### Extracted entries:
== Segment start ==

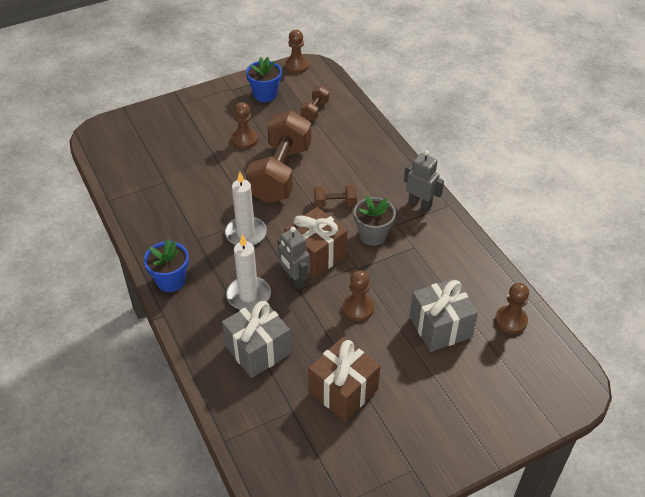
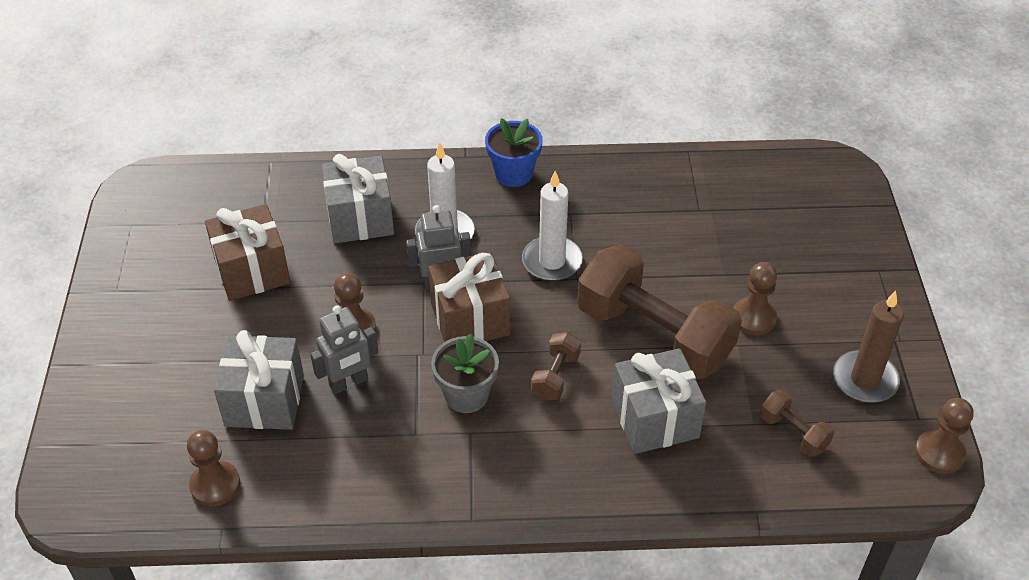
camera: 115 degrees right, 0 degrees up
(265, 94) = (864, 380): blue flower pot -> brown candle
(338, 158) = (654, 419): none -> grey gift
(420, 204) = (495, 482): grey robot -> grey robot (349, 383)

== Segment end ==
== Segment start ==

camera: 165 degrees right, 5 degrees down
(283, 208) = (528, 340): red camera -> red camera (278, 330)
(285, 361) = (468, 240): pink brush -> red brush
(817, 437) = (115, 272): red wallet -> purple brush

== Segment end ==
== Segment start ==

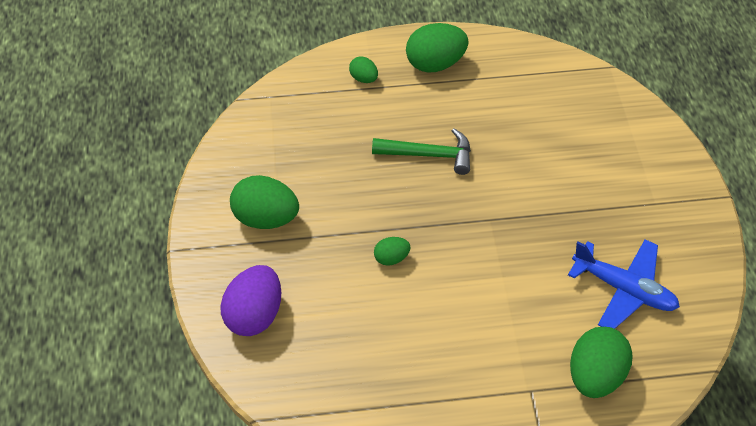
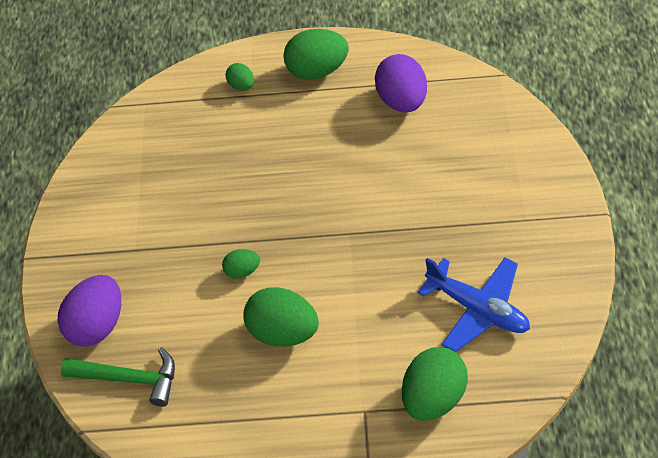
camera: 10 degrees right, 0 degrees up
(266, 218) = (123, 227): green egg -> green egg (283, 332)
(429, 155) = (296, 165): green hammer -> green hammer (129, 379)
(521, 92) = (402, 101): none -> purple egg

== Segment end ==

Every line above from the line with "camera: 115 degrees right, 0 degrees up" to the line with "(420, 204) = (495, 482): grey", inclusive, must be returned exactly; no other line belongs in the reply.

camera: 115 degrees right, 0 degrees up
(265, 94) = (864, 380): blue flower pot -> brown candle
(338, 158) = (654, 419): none -> grey gift
(420, 204) = (495, 482): grey robot -> grey robot (349, 383)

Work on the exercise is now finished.